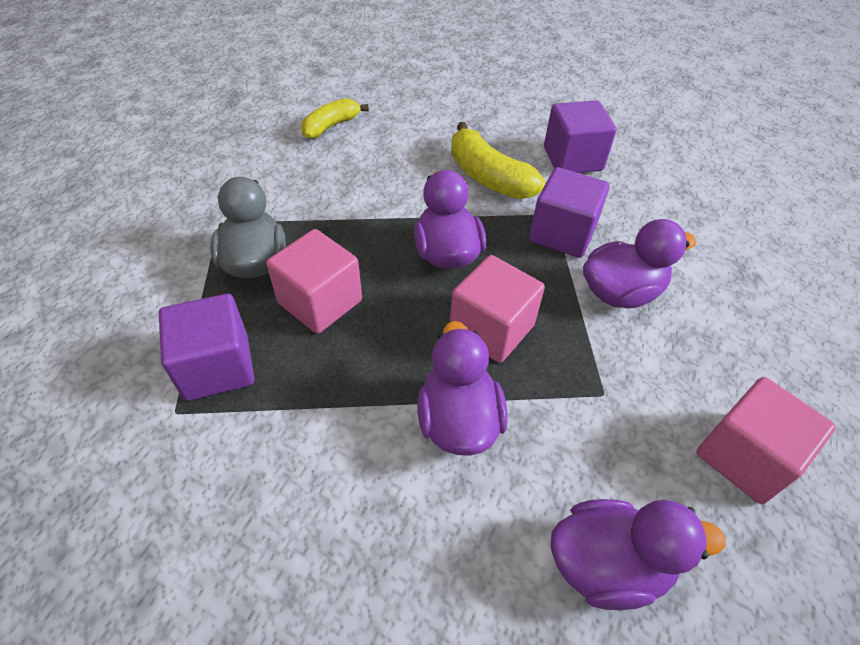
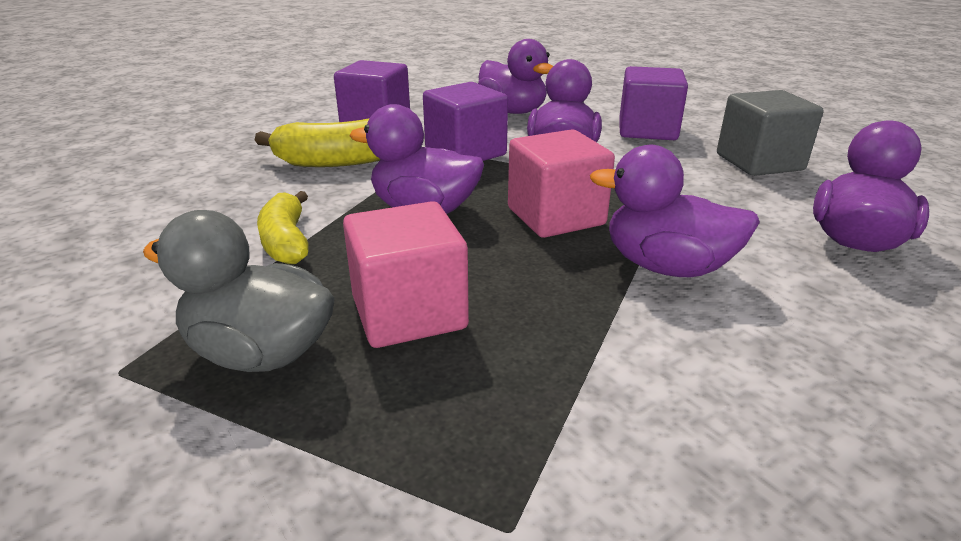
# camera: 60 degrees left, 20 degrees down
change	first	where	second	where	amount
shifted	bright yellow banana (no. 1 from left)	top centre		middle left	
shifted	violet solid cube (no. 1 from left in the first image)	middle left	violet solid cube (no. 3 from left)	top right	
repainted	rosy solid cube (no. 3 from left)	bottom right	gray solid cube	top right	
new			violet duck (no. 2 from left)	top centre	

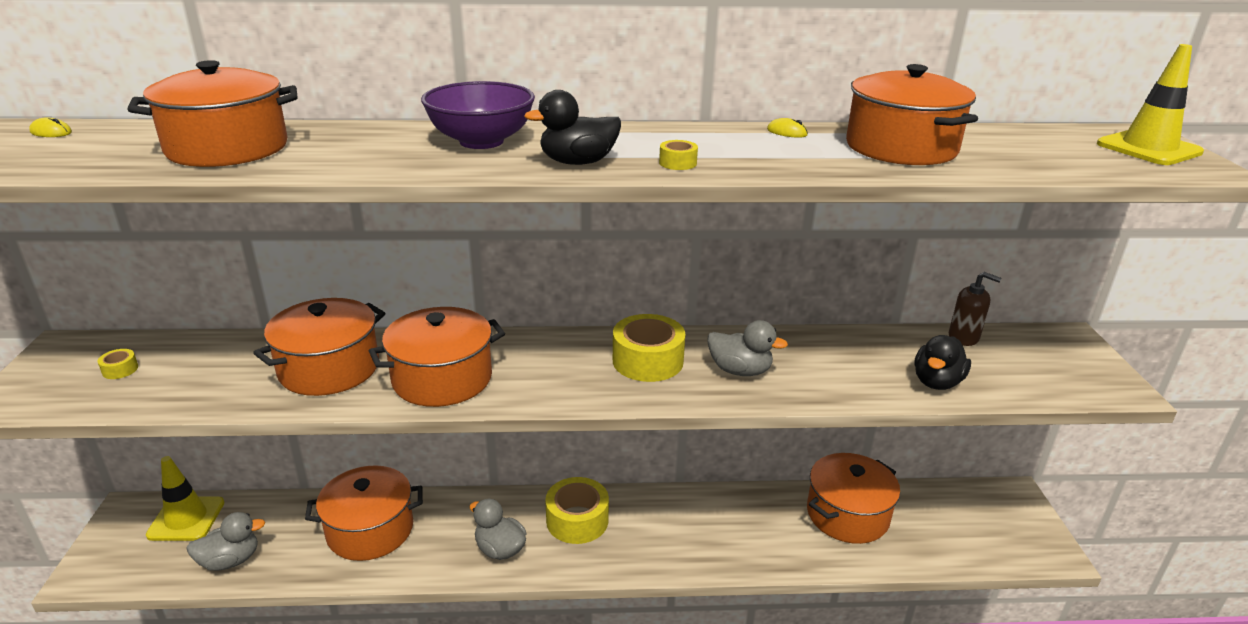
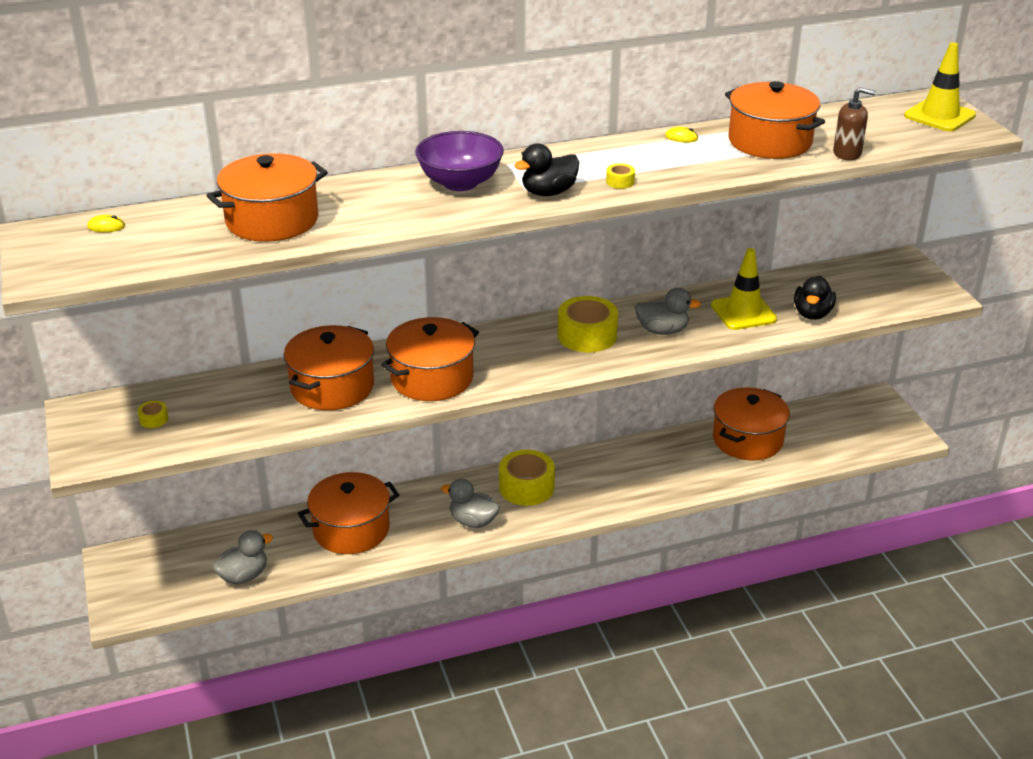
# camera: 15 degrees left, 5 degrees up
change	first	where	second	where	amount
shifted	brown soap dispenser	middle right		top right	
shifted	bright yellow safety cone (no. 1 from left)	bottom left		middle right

══════════════════════════════

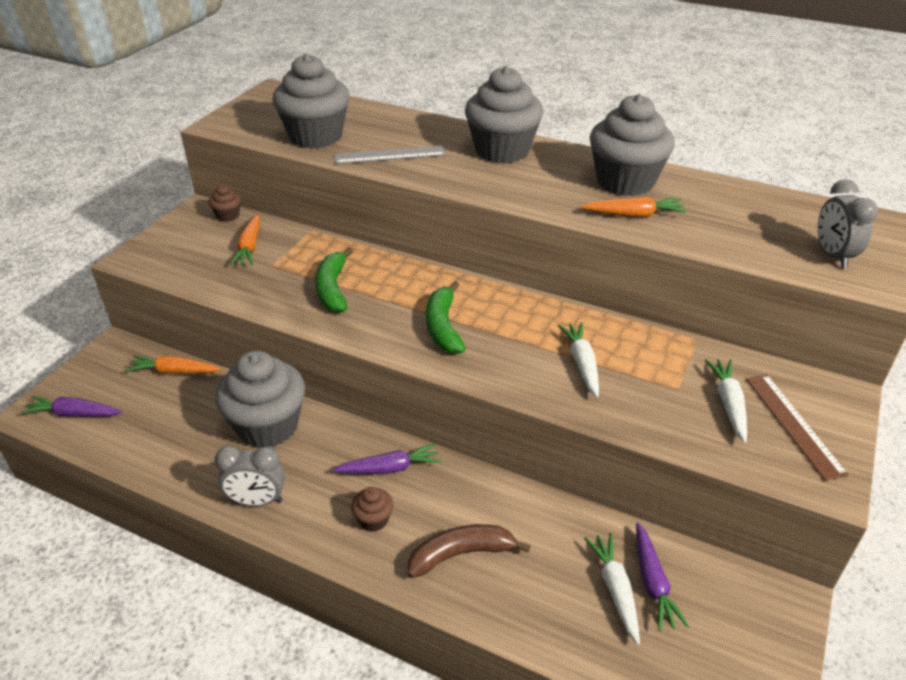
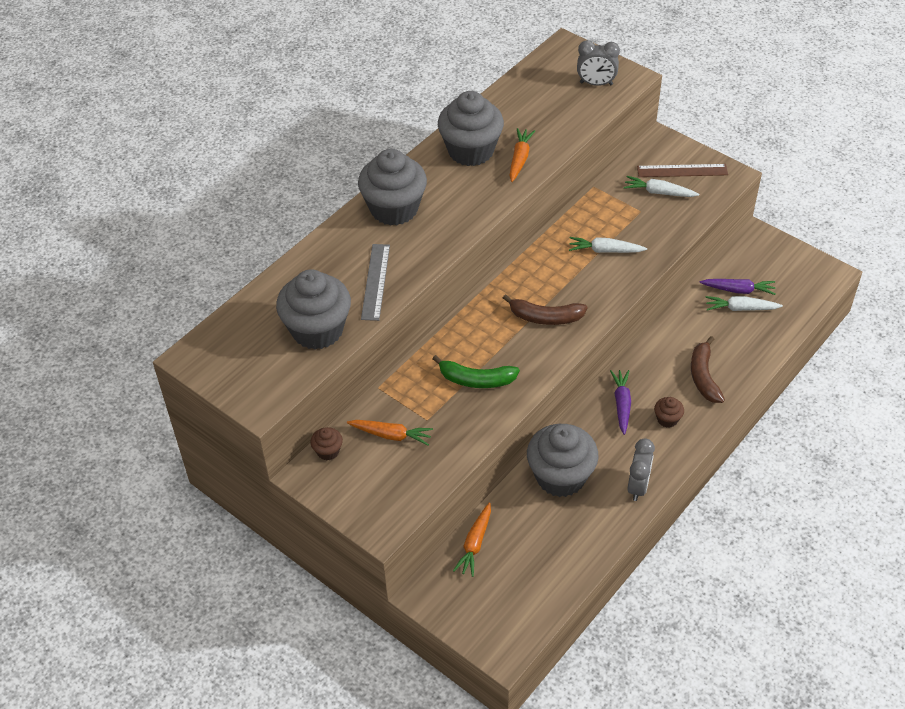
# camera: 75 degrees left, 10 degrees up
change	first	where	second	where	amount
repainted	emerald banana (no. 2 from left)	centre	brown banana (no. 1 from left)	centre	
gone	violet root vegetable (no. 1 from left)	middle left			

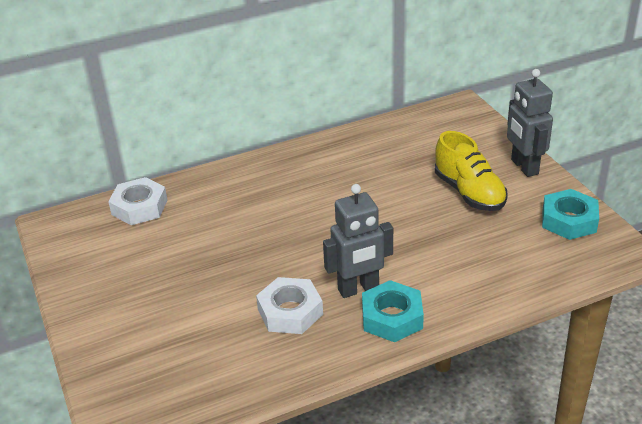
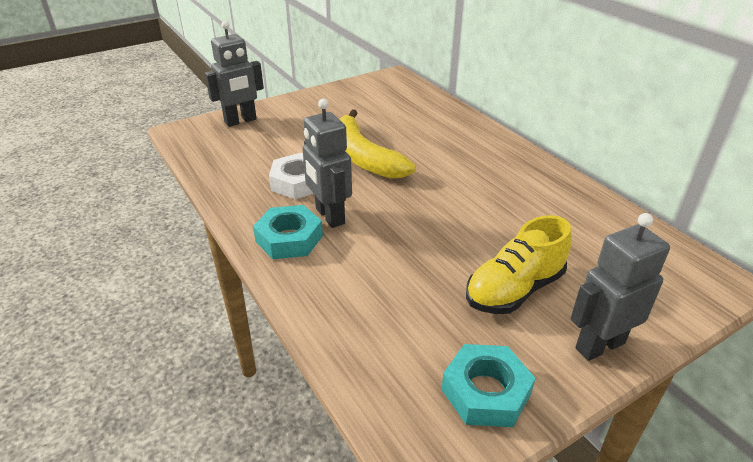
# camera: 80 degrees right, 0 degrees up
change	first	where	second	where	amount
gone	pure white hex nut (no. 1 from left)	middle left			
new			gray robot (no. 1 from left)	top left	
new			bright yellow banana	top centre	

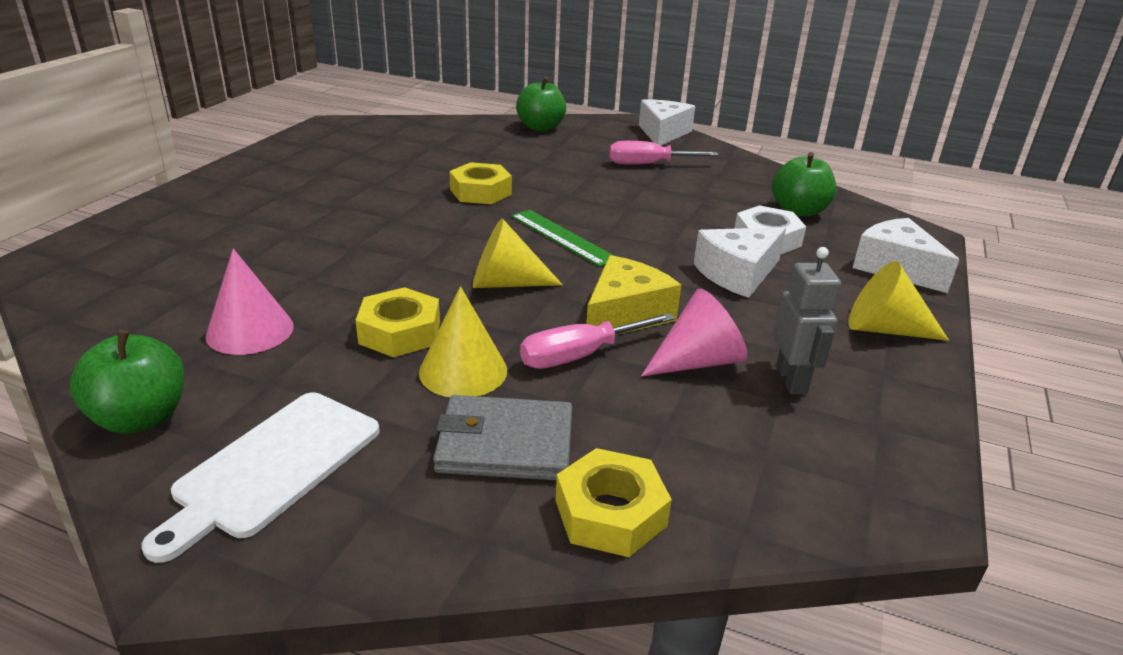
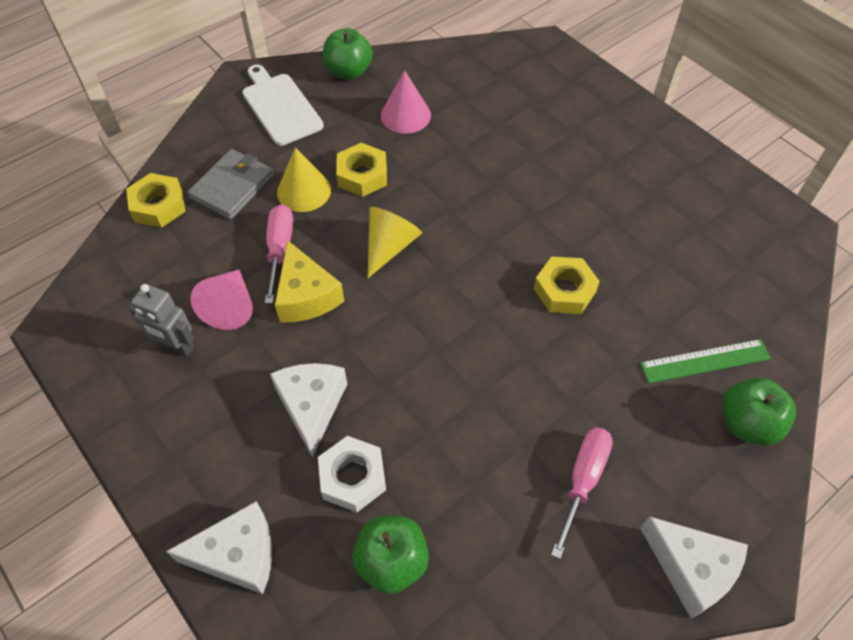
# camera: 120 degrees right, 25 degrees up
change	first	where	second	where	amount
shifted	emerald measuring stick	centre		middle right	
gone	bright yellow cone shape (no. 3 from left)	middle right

══════════════════════════════

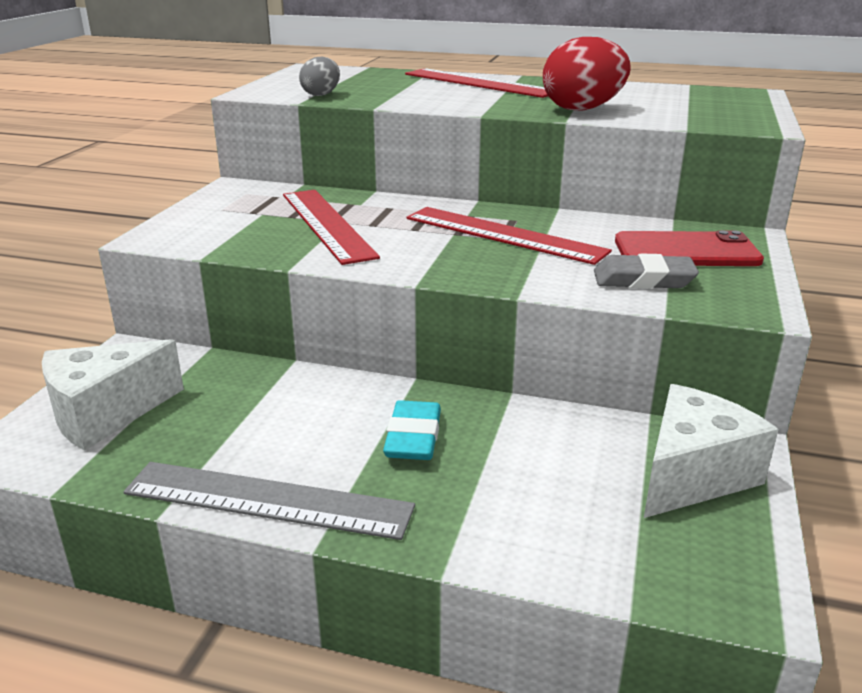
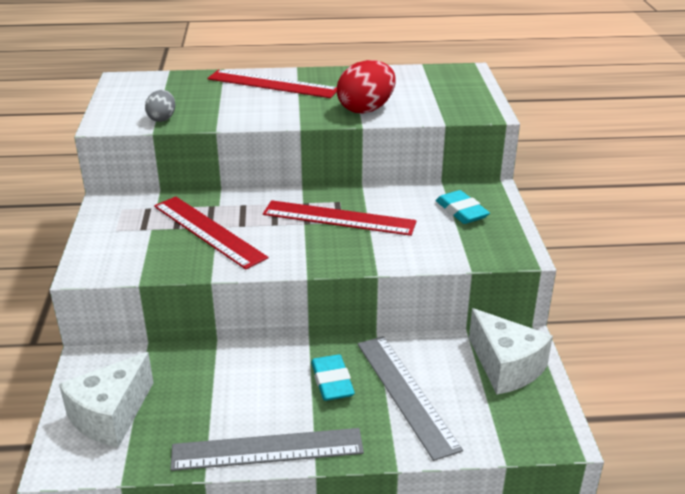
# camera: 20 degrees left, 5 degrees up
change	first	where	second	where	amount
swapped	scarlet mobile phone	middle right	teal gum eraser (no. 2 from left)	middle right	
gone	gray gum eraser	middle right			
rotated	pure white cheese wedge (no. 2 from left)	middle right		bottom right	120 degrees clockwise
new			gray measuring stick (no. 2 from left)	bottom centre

══════════════════════════════

• _Exercise prompt_: Say how many lines of the preceding data include the word "cube". The number is the whole answer.

• _Reply to the task_: 2